Work task:
In the copy, every record below must appear exactly as given, and no picture may appear.
==== Exercise data ====
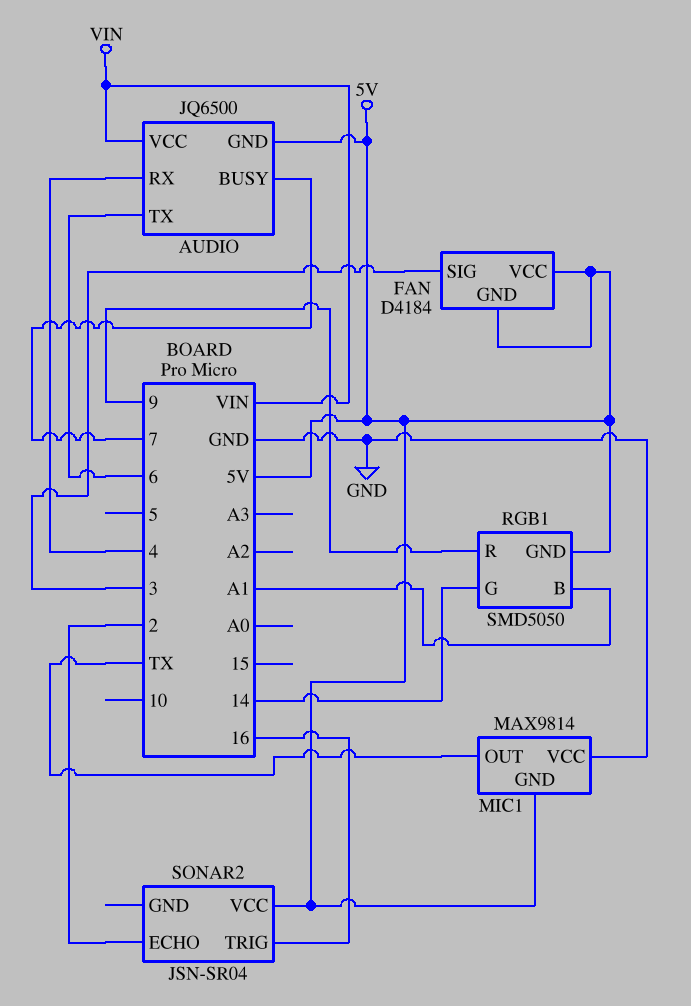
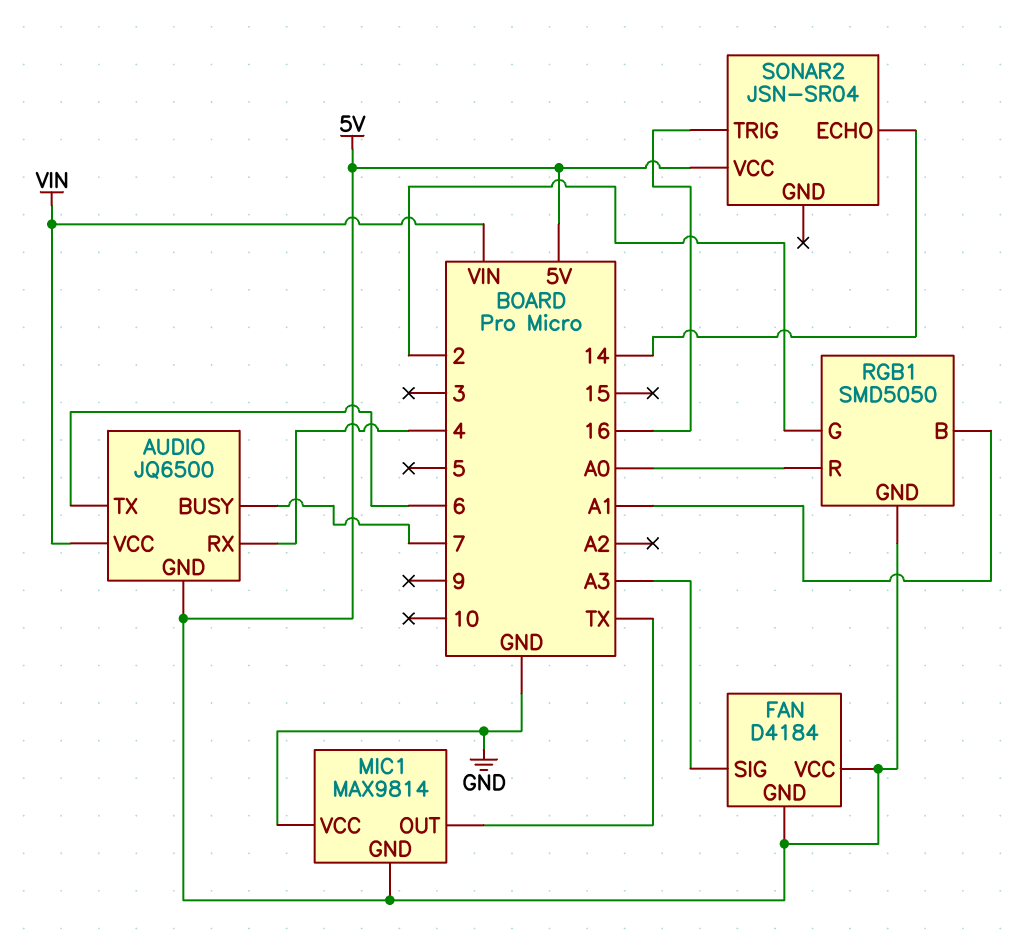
FAN pin SIG: 3 -> A3
RGB1 pin G: 14 -> 2
RGB1 pin R: 9 -> A0
SONAR2 pin ECHO: 2 -> 14

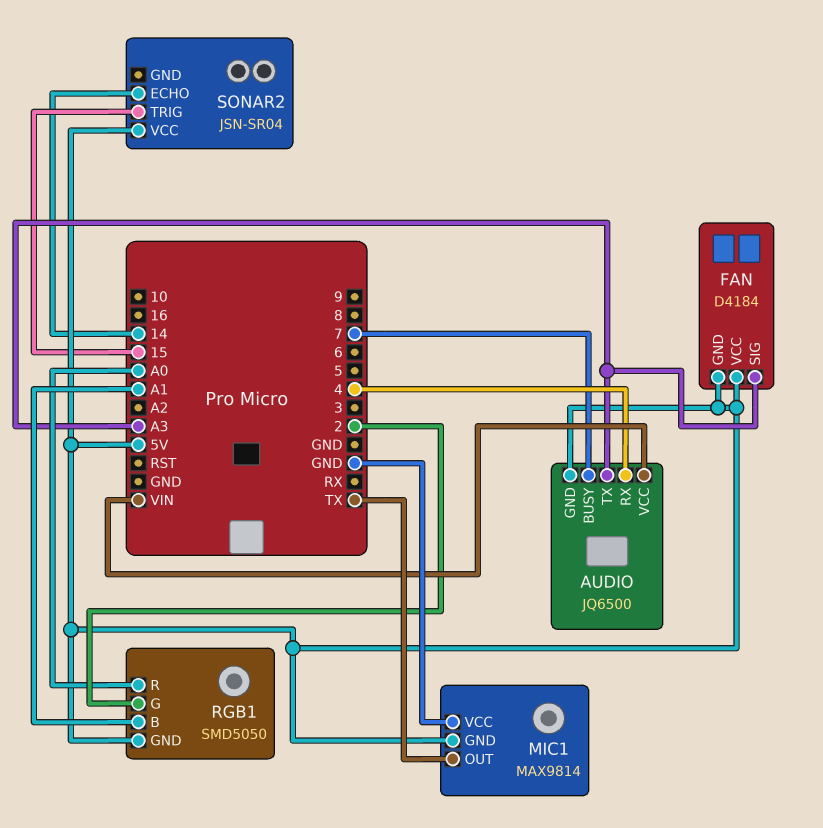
AUDIO pin TX: 6 -> A3
SONAR2 pin TRIG: 16 -> 15

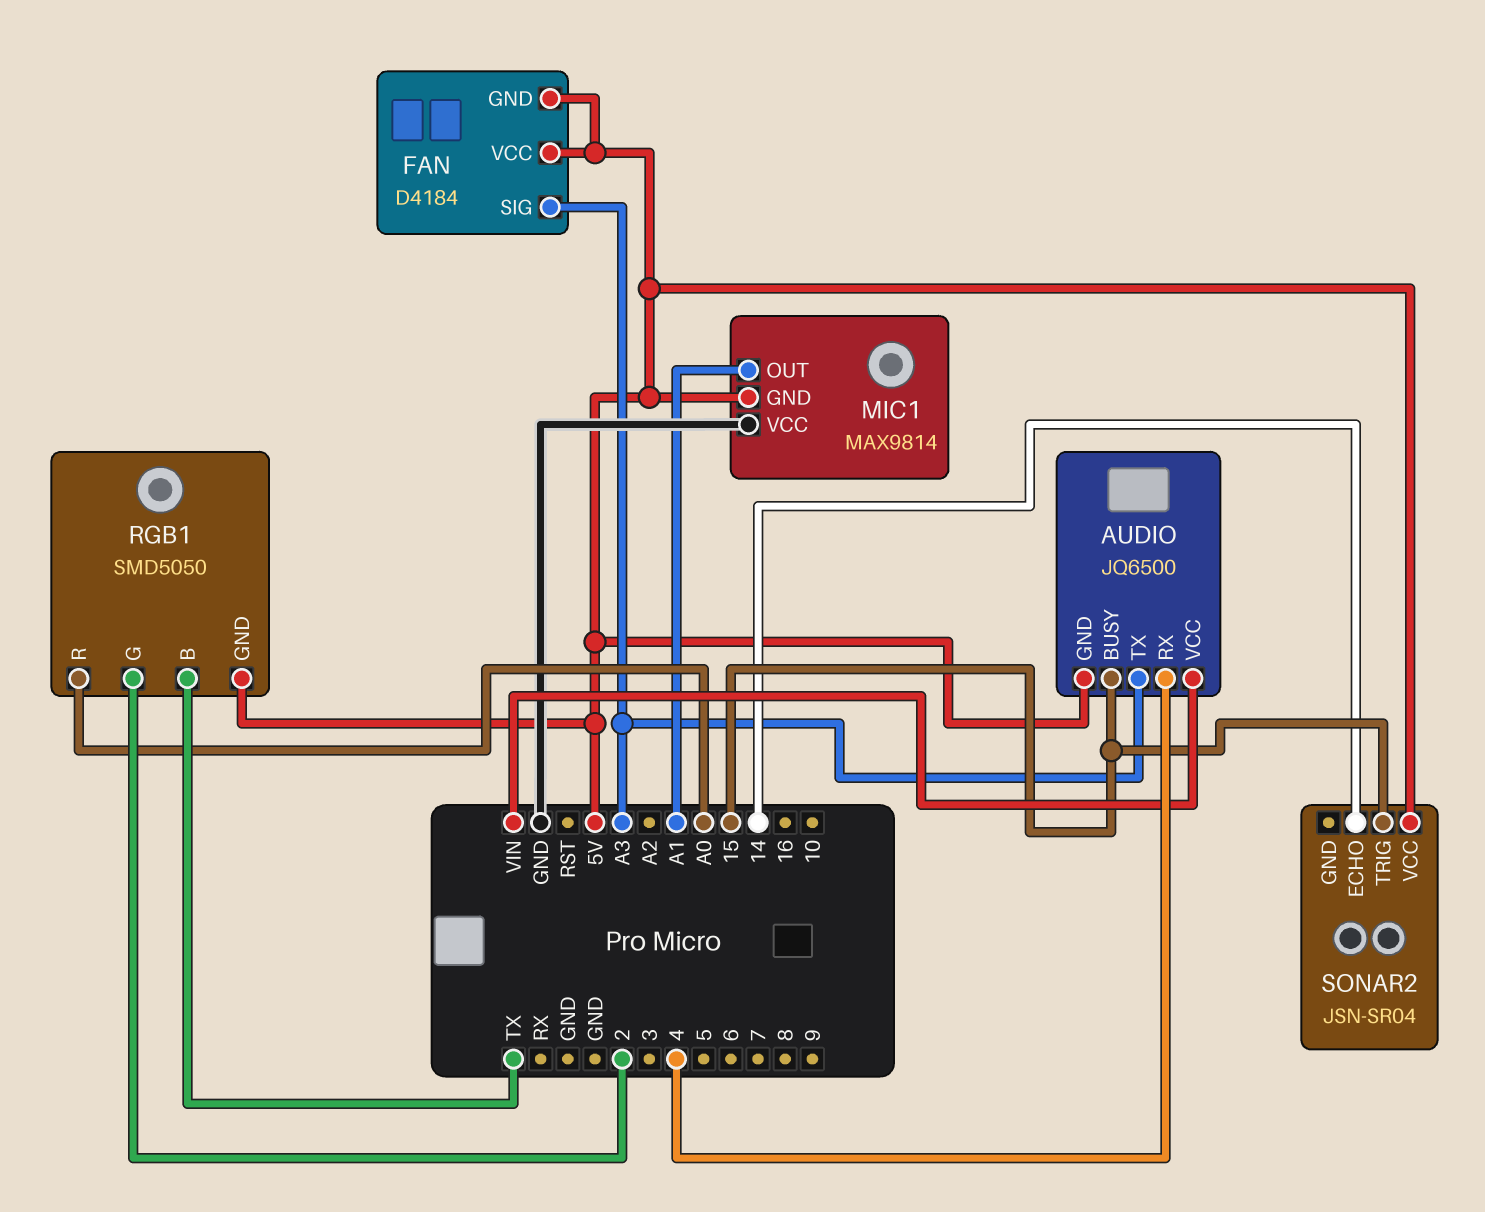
AUDIO pin BUSY: 7 -> 15
MIC1 pin OUT: TX -> A1
RGB1 pin B: A1 -> TX

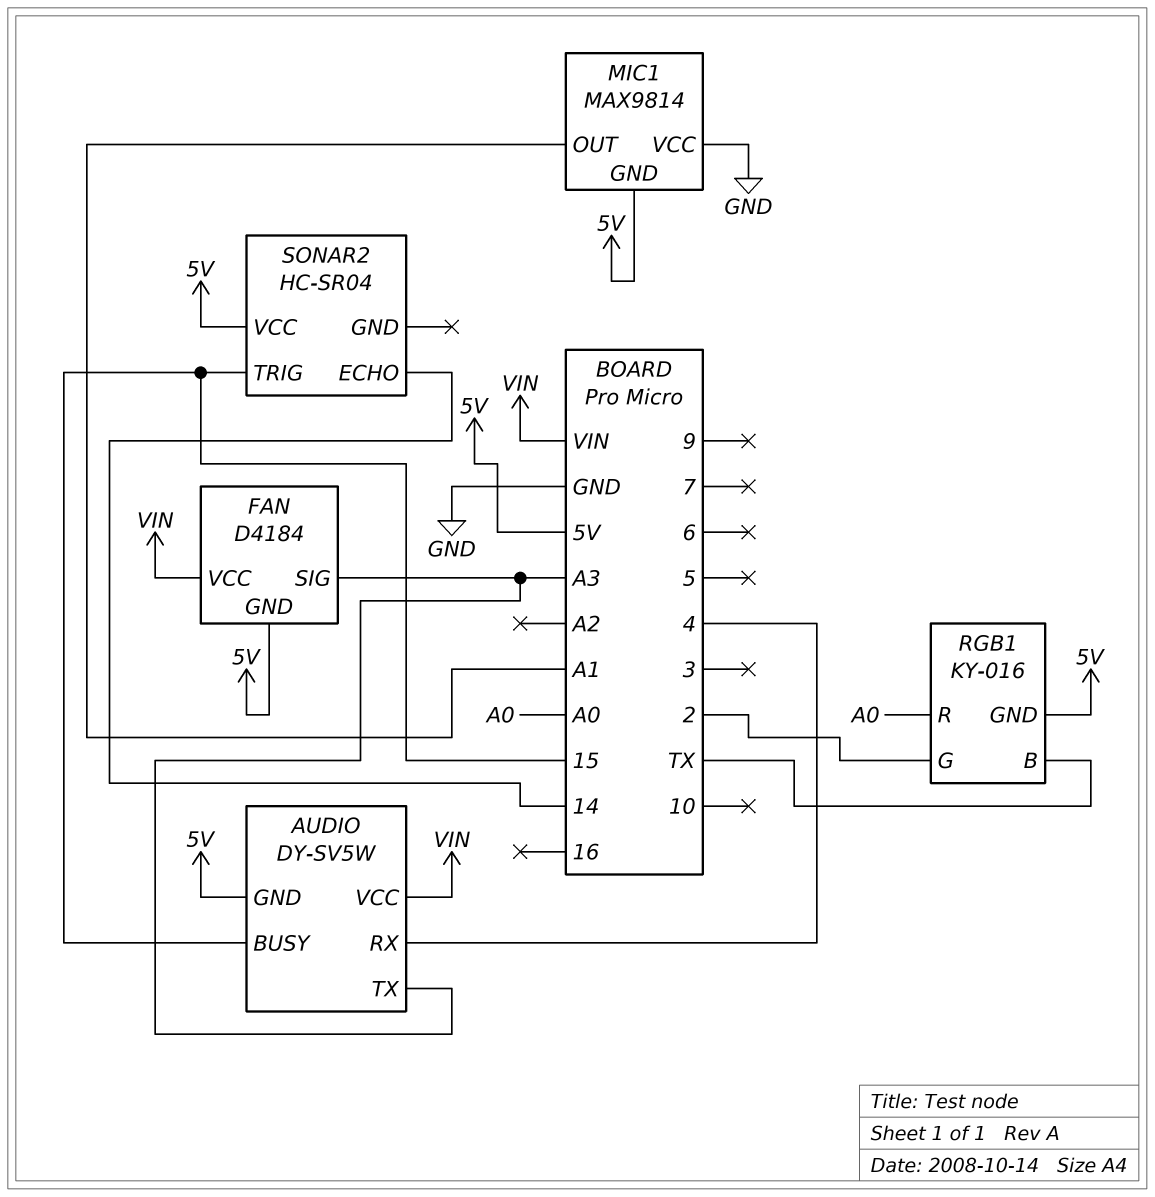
AUDIO: JQ6500 -> DY-SV5W
FAN pin VCC: 5V -> VIN
RGB1: SMD5050 -> KY-016
SONAR2: JSN-SR04 -> HC-SR04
====
Answer to this exercise:
FAN pin SIG: 3 -> A3
RGB1 pin G: 14 -> 2
RGB1 pin R: 9 -> A0
SONAR2 pin ECHO: 2 -> 14

AUDIO pin TX: 6 -> A3
SONAR2 pin TRIG: 16 -> 15

AUDIO pin BUSY: 7 -> 15
MIC1 pin OUT: TX -> A1
RGB1 pin B: A1 -> TX

AUDIO: JQ6500 -> DY-SV5W
FAN pin VCC: 5V -> VIN
RGB1: SMD5050 -> KY-016
SONAR2: JSN-SR04 -> HC-SR04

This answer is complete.